* YOUR ASSIGNMENT
The answer must consist of each line below that contains the string "camera".

* DATA EXTRACTS
# # # # #

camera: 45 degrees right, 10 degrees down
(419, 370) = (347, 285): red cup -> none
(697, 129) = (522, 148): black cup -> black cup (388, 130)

# # # # #

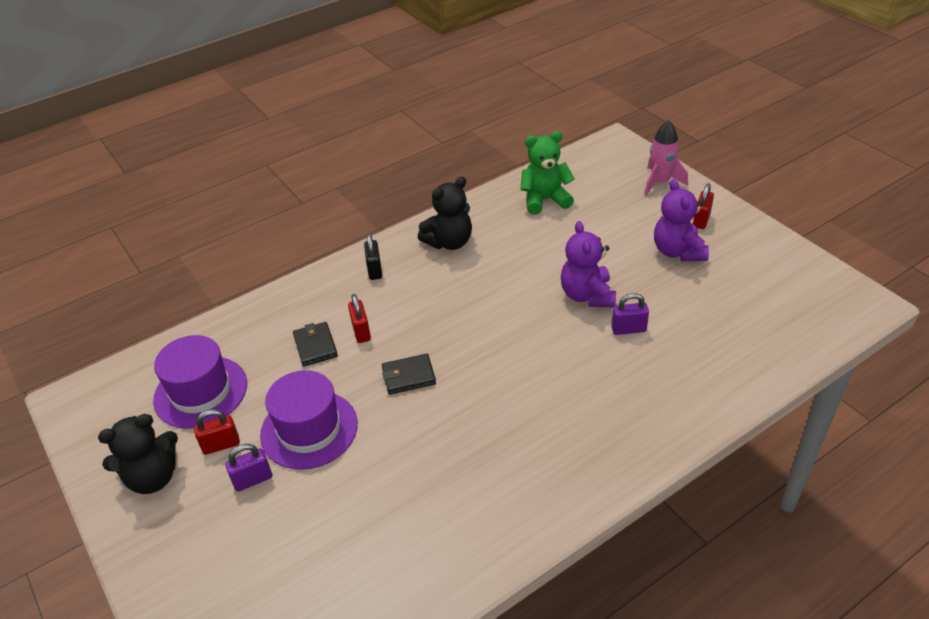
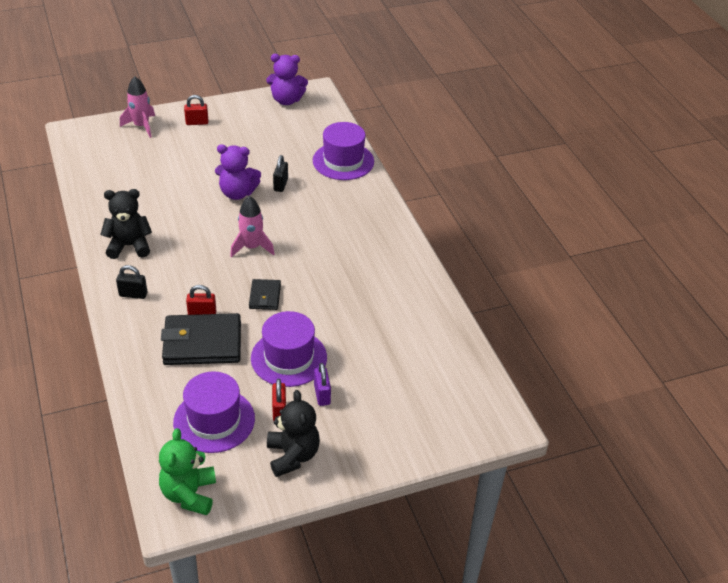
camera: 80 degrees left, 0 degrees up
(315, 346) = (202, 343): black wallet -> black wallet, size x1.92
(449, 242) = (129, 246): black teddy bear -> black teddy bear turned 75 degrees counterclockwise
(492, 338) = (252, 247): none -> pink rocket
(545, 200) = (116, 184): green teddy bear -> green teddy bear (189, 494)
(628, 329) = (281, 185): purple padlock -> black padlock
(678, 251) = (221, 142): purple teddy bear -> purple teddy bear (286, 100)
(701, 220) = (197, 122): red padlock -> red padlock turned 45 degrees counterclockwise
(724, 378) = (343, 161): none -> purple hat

# # # # #

* SOLUTION FOR THIS PROBLEM
camera: 45 degrees right, 10 degrees down
camera: 80 degrees left, 0 degrees up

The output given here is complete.